[[ SUPPLIED MATERIAL open ]]

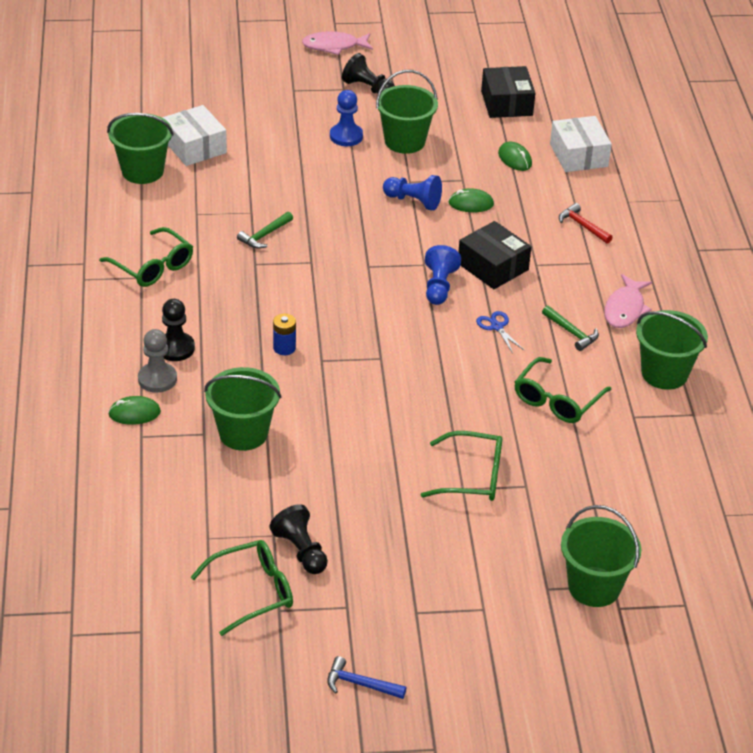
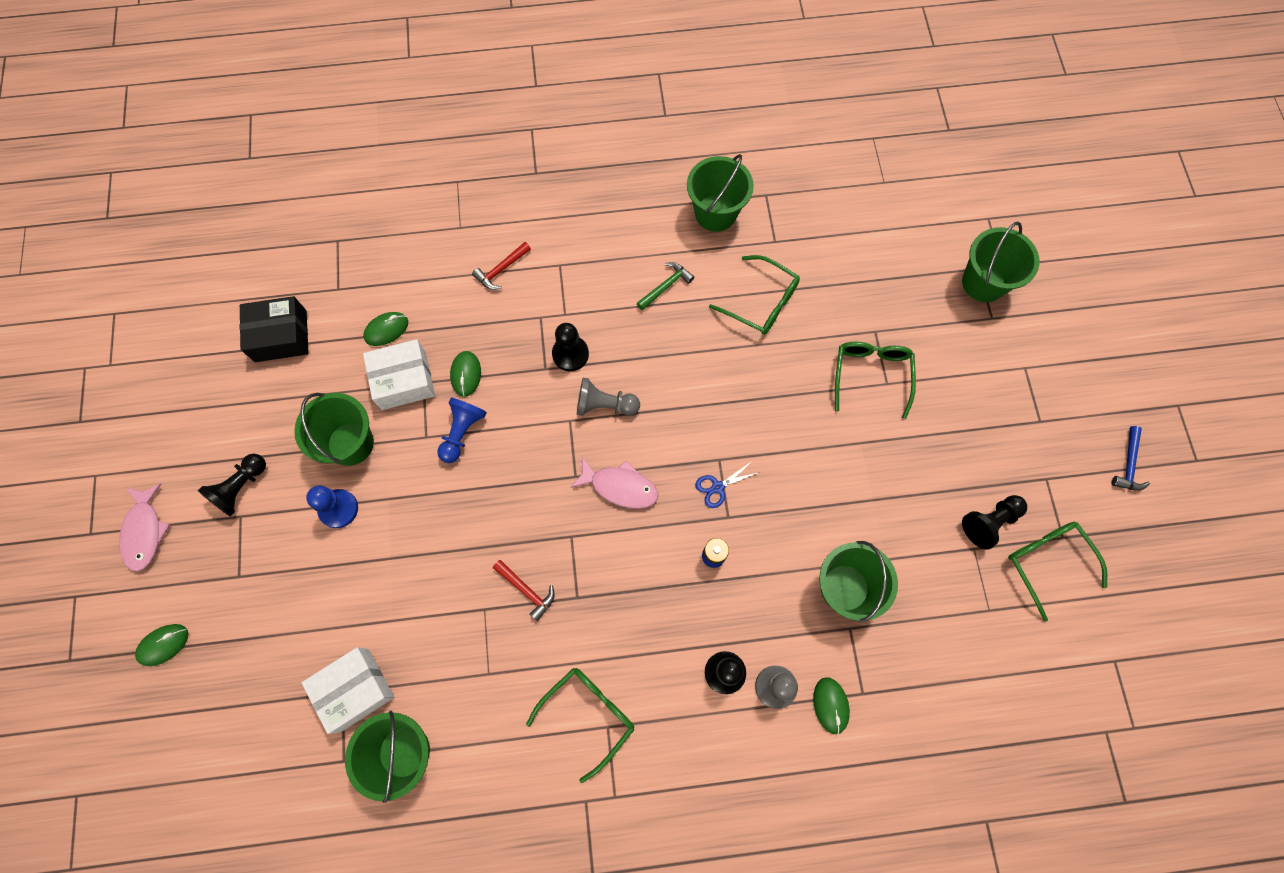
camera: 90 degrees left, 30 degrees up
(244, 59) = (163, 645): none -> green mouse
(264, 235) = (527, 590): green hammer -> red hammer
(439, 286) = (605, 405): blue pawn -> grey pawn
(493, 267) = (570, 354): black box -> black pawn
(497, 327) = (663, 352): blue scissors -> blue scissors (718, 487)
(578, 155) = (381, 268): white box -> white box (404, 380)
(625, 309) = (628, 239): pink fish -> pink fish (620, 487)

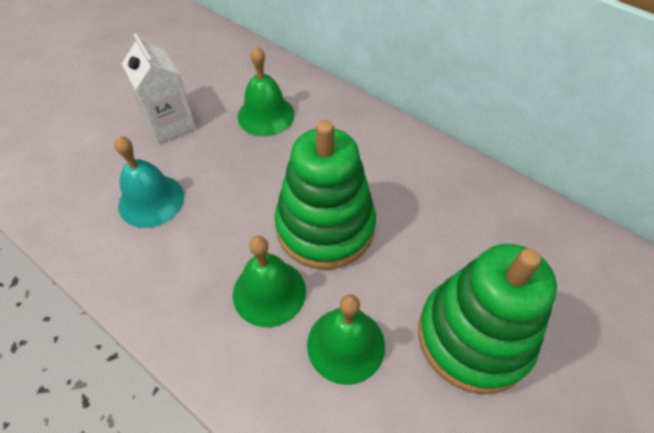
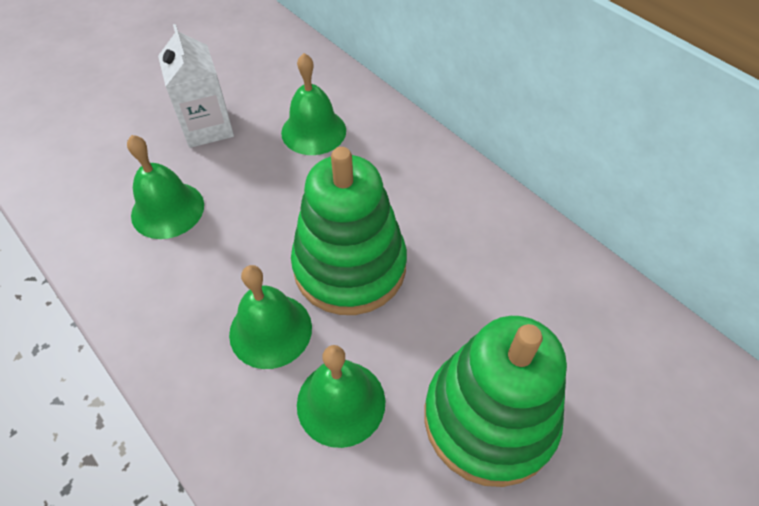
camera: 10 degrees right, 0 degrees up
(151, 200) = (167, 209): turquoise bell -> green bell

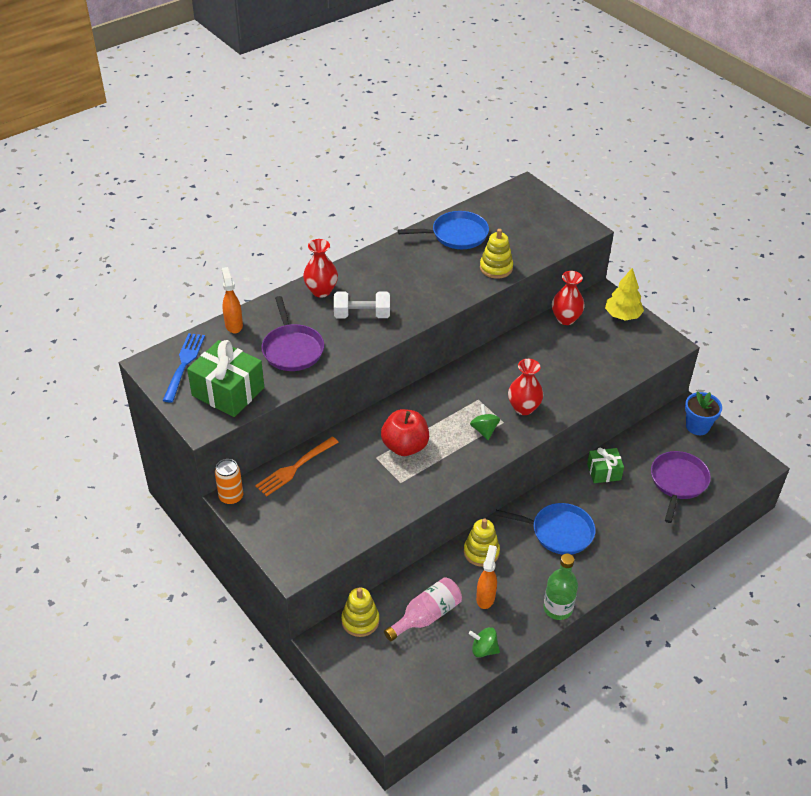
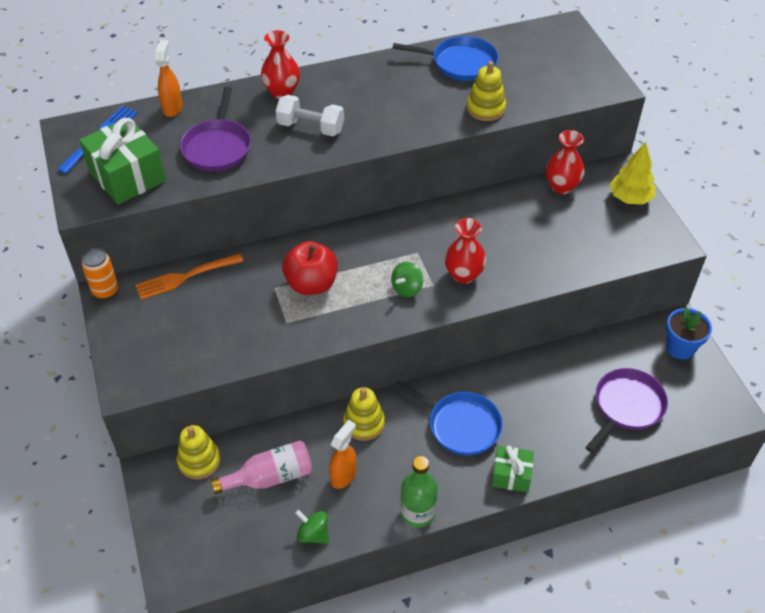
camera: 20 degrees right, 5 degrees up
(484, 430) = (407, 288): green spinning top -> green spinning top turned 150 degrees counterclockwise
(604, 472) = (544, 371): green gift -> green gift (511, 475)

[[ SUPPLIED MATERIAL closed ]]

*WHAT YOU SHOULD DO*
From the data above, copy each line that holds "right".

*TASK SOLUTION*
camera: 10 degrees right, 0 degrees up
camera: 20 degrees right, 5 degrees up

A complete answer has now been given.